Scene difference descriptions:
* * * * * * * * *

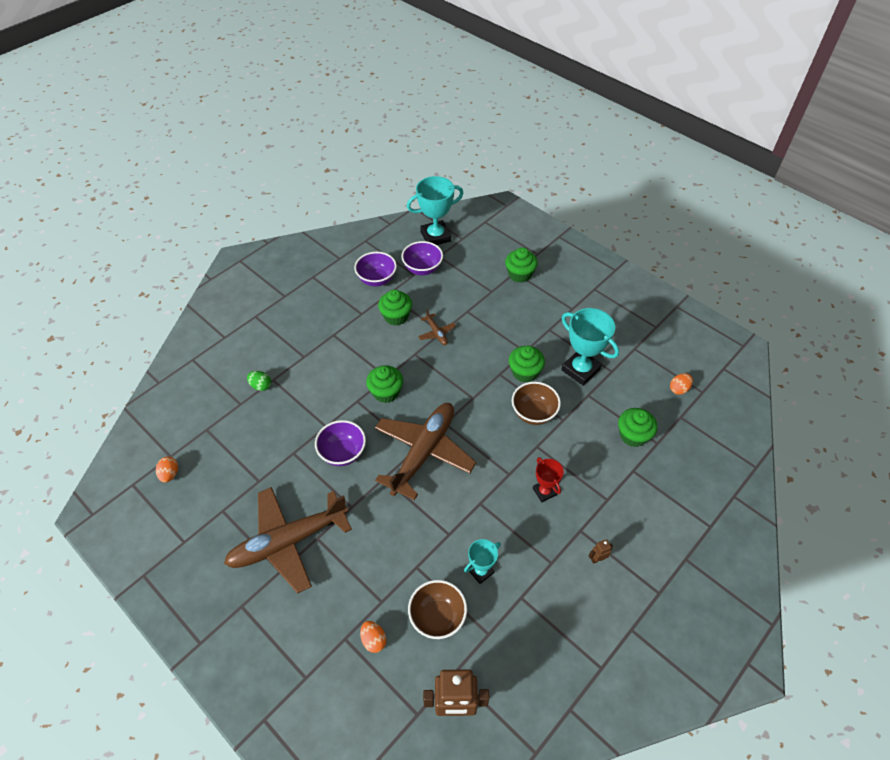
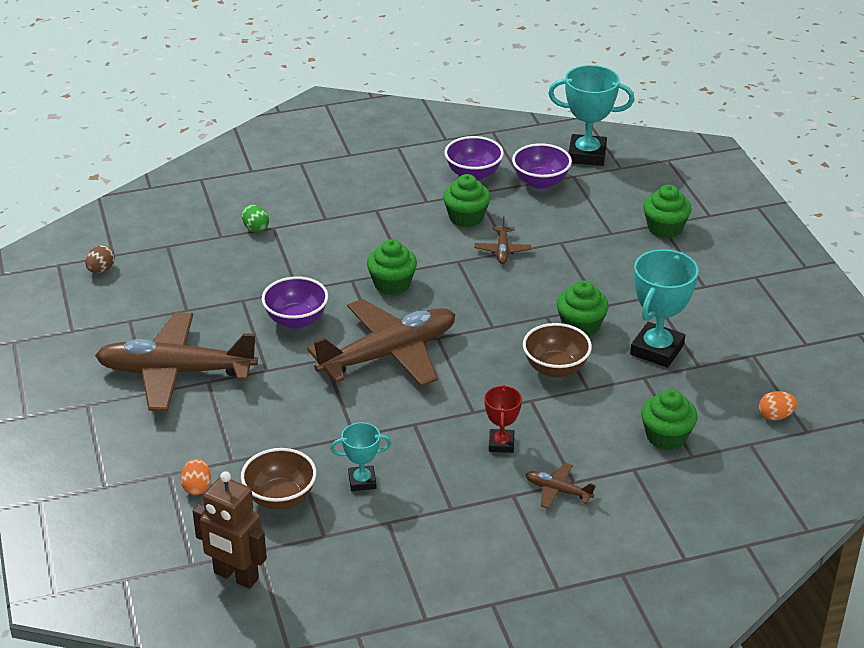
camera: 30 degrees right, 15 degrees down
(170, 474) = (101, 270): orange egg -> brown egg
(580, 370) = (657, 350): turquoise trophy -> turquoise trophy turned 45 degrees clockwise
(597, 559) = (510, 528): brown robot -> none
(603, 512) = (557, 491): none -> brown plane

* * * * * * * * *

### WHAT THE TASK ASKS
Return the data above unchanged. Pictures are not part of the copy.

### EXERCISE RESULT
camera: 30 degrees right, 15 degrees down
(170, 474) = (101, 270): orange egg -> brown egg
(580, 370) = (657, 350): turquoise trophy -> turquoise trophy turned 45 degrees clockwise
(597, 559) = (510, 528): brown robot -> none
(603, 512) = (557, 491): none -> brown plane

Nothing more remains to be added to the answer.